#### [PROMPT]
Write out, word for word, the lines of the records below, starting at the line that contains "Can you confirm if green" and ending at the line that contains "No, green fabric", and nothing else.

=-=-=

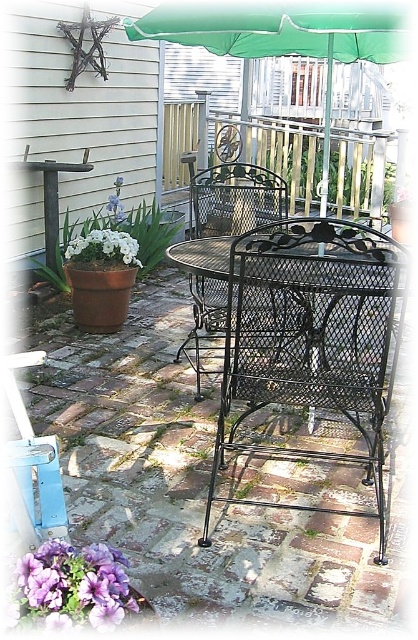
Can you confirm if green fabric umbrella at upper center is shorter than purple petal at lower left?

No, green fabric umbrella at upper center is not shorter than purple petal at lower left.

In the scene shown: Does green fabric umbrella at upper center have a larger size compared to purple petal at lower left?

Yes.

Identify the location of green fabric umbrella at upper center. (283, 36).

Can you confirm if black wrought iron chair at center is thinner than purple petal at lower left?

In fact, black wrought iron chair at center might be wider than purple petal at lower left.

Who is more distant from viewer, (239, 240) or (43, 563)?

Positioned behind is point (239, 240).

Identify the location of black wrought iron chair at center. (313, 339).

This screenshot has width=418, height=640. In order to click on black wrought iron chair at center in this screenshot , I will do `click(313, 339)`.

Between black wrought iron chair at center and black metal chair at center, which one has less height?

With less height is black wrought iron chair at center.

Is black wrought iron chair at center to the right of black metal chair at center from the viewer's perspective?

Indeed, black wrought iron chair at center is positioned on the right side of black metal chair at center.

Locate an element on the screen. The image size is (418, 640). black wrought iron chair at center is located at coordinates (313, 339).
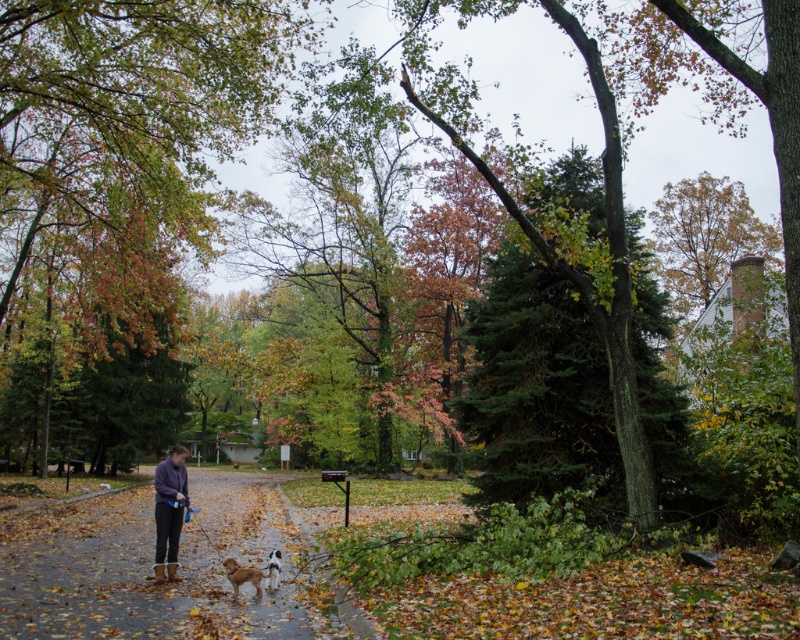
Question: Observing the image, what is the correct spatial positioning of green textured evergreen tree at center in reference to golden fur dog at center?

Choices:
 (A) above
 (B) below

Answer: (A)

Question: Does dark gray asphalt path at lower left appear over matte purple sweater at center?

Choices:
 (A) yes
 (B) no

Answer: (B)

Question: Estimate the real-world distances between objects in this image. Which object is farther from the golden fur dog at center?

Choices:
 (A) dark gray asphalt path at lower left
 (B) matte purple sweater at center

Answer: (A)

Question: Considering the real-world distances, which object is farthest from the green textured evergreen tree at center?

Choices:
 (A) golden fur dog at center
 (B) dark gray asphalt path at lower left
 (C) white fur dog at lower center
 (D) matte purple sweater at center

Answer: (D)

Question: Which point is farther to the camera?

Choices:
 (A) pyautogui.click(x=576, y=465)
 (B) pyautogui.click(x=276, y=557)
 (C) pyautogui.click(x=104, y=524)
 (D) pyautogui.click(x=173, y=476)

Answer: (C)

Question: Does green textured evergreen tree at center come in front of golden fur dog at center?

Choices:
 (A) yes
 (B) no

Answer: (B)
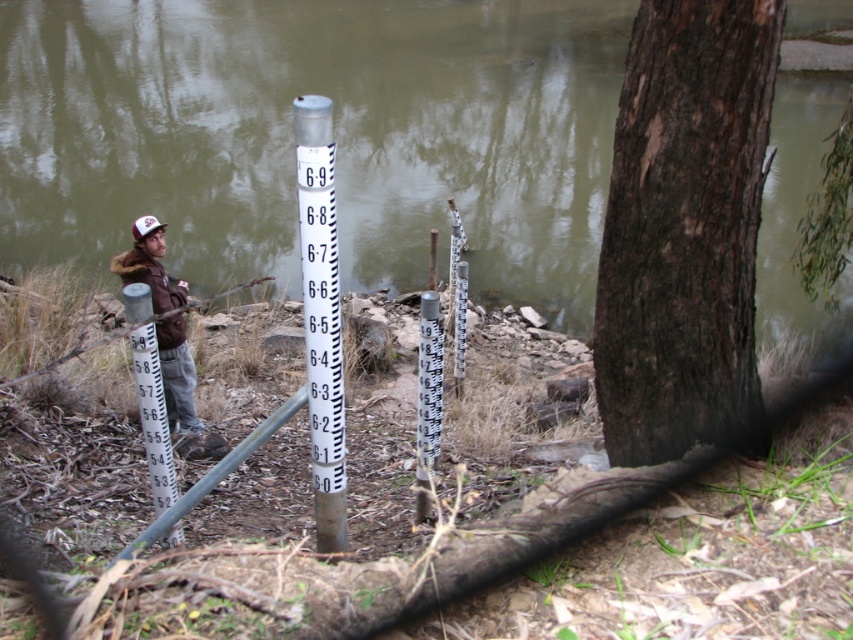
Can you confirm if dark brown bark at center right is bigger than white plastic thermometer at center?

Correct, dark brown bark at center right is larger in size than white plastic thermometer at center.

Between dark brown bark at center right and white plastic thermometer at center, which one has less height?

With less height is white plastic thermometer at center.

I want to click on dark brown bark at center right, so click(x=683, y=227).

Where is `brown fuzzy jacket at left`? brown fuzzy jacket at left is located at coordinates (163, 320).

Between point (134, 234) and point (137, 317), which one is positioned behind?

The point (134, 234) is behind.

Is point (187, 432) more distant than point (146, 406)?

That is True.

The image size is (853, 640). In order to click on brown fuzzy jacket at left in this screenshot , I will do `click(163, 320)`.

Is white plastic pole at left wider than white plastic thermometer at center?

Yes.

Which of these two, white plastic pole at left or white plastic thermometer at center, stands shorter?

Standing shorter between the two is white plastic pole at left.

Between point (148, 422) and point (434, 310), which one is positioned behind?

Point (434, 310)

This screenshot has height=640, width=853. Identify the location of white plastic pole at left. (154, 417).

=-=-=

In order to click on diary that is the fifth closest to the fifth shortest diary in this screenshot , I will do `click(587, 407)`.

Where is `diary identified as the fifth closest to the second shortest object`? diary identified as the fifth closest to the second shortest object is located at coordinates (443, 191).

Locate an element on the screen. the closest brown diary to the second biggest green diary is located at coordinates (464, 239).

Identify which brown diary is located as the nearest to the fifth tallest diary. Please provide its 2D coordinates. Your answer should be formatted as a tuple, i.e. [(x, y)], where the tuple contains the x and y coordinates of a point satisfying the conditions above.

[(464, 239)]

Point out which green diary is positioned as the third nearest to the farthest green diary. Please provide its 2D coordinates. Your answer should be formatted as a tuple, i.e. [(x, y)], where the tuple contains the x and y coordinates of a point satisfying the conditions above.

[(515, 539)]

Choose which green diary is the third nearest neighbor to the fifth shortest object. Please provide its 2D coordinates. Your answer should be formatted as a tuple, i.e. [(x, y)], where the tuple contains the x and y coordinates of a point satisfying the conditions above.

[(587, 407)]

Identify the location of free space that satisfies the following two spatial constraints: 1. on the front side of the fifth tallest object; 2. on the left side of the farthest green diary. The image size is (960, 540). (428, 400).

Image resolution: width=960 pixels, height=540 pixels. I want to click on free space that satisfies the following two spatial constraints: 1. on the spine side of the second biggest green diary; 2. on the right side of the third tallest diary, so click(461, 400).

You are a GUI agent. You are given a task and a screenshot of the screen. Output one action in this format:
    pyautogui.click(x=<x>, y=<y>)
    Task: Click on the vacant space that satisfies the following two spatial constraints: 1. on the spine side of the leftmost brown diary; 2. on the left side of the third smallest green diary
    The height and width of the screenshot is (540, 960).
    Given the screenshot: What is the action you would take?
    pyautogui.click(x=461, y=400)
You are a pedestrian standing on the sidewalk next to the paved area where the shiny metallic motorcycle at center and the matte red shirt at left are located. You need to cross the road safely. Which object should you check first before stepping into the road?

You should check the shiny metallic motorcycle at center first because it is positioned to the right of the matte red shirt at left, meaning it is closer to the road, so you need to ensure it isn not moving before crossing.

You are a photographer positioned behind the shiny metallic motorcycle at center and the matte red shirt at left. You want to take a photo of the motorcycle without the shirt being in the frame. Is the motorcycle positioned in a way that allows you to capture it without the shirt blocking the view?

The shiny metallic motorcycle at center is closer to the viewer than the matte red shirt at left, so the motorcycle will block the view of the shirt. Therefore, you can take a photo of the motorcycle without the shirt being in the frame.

=-=-=

#### [TASK OUTPUT]
Can you confirm if green fabric umbrella at upper center is shorter than purple petal at lower left?

No, green fabric umbrella at upper center is not shorter than purple petal at lower left.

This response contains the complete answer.